DIRECTIONS FOR THIS TASK -> Only the lines from the top of the following listing through the line with "camera: 70 degrees right, 5 degrees down" belong in your answer, exactly as written.

-- SUPPLIED DATA follows --

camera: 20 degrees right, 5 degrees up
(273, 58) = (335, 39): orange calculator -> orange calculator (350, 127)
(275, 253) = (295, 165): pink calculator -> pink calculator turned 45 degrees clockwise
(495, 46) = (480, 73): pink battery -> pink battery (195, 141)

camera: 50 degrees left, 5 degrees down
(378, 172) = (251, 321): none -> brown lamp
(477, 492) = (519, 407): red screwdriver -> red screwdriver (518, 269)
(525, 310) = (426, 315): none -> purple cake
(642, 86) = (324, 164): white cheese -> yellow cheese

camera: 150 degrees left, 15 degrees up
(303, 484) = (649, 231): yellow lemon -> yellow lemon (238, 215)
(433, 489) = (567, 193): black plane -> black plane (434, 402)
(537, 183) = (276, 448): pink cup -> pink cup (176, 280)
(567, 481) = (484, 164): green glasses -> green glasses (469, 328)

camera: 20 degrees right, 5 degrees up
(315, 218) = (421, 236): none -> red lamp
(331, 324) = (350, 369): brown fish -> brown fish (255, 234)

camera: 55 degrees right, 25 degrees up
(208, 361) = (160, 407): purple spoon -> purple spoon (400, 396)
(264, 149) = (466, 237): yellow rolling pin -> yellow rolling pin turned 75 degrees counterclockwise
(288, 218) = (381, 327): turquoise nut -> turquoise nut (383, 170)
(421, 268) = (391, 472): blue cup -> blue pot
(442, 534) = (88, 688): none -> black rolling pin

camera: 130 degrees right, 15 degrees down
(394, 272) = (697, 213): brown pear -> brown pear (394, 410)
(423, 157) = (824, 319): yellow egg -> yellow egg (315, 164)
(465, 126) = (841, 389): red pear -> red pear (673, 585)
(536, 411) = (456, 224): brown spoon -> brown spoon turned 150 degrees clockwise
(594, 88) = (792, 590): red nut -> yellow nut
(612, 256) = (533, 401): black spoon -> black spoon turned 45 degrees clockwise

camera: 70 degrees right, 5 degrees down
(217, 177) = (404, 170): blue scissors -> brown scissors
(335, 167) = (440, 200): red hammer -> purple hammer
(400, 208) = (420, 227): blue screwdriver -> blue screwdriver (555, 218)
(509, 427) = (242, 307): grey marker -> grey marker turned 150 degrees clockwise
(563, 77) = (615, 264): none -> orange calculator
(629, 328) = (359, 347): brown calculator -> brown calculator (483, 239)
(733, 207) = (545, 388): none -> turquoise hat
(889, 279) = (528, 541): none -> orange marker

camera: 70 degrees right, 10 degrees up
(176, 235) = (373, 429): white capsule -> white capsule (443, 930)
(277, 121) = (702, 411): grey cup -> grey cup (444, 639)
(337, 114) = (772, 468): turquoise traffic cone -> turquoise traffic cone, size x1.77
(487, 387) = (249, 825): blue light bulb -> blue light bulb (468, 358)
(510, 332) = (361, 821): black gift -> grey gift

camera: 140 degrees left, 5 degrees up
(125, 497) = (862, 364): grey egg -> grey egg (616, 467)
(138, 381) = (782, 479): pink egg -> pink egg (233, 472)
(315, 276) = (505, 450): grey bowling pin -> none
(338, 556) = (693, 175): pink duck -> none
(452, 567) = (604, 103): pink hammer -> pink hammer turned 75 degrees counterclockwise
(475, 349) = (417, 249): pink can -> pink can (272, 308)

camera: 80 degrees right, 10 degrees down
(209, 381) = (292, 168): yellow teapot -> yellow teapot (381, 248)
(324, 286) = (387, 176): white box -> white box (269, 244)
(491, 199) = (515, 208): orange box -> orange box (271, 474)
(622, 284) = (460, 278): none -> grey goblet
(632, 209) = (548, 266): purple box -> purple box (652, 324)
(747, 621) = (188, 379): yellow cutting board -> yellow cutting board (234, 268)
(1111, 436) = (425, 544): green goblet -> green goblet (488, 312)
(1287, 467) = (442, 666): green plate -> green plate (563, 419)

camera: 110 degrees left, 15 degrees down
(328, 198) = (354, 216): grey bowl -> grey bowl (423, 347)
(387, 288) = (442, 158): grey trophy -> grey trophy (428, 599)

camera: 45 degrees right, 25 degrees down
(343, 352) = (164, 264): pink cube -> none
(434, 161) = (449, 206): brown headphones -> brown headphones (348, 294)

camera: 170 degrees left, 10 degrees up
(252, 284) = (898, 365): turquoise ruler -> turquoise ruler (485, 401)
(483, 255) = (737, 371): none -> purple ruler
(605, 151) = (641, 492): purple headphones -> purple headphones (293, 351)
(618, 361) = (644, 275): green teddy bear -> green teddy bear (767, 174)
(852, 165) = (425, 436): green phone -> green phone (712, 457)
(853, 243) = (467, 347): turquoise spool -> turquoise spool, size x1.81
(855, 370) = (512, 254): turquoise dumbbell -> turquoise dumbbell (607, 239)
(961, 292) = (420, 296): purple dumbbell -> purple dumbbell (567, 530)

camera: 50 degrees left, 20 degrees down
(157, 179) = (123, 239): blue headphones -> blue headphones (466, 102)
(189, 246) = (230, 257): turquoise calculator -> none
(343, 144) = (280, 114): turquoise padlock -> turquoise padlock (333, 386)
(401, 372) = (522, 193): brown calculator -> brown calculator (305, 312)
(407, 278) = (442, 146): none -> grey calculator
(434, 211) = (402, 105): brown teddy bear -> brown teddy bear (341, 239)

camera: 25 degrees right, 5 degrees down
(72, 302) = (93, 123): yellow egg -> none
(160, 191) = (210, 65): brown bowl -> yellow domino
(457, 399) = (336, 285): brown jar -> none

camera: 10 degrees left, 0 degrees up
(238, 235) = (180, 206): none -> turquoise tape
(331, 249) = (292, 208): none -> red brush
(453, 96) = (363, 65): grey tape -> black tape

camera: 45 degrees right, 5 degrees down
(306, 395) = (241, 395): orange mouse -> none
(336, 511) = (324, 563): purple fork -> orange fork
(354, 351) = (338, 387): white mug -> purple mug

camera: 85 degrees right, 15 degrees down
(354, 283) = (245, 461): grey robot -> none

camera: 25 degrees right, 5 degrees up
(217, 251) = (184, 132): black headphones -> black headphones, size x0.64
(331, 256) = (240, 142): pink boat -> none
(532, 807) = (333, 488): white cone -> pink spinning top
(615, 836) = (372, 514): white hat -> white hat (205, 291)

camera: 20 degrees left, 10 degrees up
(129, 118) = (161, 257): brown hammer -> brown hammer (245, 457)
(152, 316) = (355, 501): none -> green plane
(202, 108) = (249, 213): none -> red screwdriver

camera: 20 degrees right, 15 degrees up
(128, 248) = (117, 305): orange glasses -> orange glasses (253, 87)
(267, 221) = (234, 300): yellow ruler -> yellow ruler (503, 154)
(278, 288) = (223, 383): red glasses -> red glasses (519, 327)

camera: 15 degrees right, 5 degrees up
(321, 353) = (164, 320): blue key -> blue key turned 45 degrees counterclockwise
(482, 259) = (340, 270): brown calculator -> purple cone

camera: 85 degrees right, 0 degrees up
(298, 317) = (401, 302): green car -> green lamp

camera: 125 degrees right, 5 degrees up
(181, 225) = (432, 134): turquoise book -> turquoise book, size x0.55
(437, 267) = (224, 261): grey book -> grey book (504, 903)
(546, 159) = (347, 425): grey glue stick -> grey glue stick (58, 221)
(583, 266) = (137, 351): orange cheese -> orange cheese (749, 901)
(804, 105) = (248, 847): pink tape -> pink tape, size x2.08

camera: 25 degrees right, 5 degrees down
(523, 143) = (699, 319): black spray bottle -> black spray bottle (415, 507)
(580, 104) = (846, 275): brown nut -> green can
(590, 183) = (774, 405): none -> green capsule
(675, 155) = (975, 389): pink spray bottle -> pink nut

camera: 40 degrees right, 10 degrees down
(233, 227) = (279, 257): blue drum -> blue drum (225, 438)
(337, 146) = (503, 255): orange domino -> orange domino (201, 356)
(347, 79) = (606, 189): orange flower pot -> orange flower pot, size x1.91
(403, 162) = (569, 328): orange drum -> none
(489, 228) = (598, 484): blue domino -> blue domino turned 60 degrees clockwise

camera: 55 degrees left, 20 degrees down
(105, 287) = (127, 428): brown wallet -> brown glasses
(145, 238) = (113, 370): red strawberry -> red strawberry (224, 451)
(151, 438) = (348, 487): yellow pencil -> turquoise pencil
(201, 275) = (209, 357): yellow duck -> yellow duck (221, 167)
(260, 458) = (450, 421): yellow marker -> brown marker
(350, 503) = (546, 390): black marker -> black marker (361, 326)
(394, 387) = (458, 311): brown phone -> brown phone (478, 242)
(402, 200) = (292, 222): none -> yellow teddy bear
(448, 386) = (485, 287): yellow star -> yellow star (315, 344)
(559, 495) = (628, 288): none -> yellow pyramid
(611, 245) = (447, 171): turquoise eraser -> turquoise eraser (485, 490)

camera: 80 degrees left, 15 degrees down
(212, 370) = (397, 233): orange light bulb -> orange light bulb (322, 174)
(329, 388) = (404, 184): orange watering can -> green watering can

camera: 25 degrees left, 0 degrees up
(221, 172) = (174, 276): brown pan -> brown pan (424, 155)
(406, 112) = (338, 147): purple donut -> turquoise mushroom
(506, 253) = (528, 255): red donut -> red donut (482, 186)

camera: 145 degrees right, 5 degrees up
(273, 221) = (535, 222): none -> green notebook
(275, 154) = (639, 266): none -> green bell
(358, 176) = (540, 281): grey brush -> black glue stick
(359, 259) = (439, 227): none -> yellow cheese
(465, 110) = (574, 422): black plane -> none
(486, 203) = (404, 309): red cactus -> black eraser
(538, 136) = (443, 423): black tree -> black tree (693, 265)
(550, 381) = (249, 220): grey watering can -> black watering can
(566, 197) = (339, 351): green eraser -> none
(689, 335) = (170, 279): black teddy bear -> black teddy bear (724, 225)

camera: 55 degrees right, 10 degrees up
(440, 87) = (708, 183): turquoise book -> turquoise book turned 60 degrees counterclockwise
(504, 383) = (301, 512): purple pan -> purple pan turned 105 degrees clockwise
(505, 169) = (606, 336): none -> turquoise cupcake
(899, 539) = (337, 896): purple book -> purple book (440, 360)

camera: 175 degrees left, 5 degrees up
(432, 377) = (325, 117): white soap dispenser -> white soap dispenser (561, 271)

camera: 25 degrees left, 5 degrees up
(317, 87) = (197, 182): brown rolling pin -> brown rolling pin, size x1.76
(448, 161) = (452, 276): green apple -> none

-- SUPPLIED DATA concluded --

YOUR SOLUTION ->
camera: 20 degrees right, 5 degrees up
(273, 58) = (335, 39): orange calculator -> orange calculator (350, 127)
(275, 253) = (295, 165): pink calculator -> pink calculator turned 45 degrees clockwise
(495, 46) = (480, 73): pink battery -> pink battery (195, 141)

camera: 50 degrees left, 5 degrees down
(378, 172) = (251, 321): none -> brown lamp
(477, 492) = (519, 407): red screwdriver -> red screwdriver (518, 269)
(525, 310) = (426, 315): none -> purple cake
(642, 86) = (324, 164): white cheese -> yellow cheese

camera: 150 degrees left, 15 degrees up
(303, 484) = (649, 231): yellow lemon -> yellow lemon (238, 215)
(433, 489) = (567, 193): black plane -> black plane (434, 402)
(537, 183) = (276, 448): pink cup -> pink cup (176, 280)
(567, 481) = (484, 164): green glasses -> green glasses (469, 328)

camera: 20 degrees right, 5 degrees up
(315, 218) = (421, 236): none -> red lamp
(331, 324) = (350, 369): brown fish -> brown fish (255, 234)

camera: 55 degrees right, 25 degrees up
(208, 361) = (160, 407): purple spoon -> purple spoon (400, 396)
(264, 149) = (466, 237): yellow rolling pin -> yellow rolling pin turned 75 degrees counterclockwise
(288, 218) = (381, 327): turquoise nut -> turquoise nut (383, 170)
(421, 268) = (391, 472): blue cup -> blue pot
(442, 534) = (88, 688): none -> black rolling pin

camera: 130 degrees right, 15 degrees down
(394, 272) = (697, 213): brown pear -> brown pear (394, 410)
(423, 157) = (824, 319): yellow egg -> yellow egg (315, 164)
(465, 126) = (841, 389): red pear -> red pear (673, 585)
(536, 411) = (456, 224): brown spoon -> brown spoon turned 150 degrees clockwise
(594, 88) = (792, 590): red nut -> yellow nut
(612, 256) = (533, 401): black spoon -> black spoon turned 45 degrees clockwise

camera: 70 degrees right, 5 degrees down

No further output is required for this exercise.